§ Objetivo do exercício
Informe apenas o número de linhas dos registros abaixo em que aparece a palavra "numerals".

==========

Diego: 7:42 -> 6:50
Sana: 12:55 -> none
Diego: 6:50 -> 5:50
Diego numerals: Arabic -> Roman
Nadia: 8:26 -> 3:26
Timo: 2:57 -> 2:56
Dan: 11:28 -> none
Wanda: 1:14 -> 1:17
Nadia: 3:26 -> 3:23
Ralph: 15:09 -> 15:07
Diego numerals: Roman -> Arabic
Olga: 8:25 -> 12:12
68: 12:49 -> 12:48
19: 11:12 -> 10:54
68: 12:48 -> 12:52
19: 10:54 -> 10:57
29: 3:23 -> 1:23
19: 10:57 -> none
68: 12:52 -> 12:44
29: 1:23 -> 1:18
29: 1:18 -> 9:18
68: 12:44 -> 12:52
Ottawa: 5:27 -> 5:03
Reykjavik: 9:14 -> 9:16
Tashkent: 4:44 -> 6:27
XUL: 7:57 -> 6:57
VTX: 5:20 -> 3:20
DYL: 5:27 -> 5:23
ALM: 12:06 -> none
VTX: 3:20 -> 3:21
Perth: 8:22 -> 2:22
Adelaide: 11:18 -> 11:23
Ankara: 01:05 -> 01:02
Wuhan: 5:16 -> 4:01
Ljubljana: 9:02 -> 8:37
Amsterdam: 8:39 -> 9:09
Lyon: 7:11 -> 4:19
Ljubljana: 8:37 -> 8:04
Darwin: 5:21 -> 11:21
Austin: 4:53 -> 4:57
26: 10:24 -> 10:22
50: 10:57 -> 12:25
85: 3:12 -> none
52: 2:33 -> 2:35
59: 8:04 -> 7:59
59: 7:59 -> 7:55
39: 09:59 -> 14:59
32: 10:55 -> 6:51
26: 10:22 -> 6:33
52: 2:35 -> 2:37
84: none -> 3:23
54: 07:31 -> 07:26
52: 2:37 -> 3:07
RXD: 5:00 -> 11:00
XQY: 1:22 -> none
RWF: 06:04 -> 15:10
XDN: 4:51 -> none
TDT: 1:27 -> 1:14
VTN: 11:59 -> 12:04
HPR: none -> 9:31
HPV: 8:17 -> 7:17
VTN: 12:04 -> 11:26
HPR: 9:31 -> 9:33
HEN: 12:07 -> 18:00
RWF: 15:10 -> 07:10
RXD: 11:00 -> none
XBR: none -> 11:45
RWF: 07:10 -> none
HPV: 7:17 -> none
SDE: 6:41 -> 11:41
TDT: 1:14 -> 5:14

==========

§ Resposta completa
2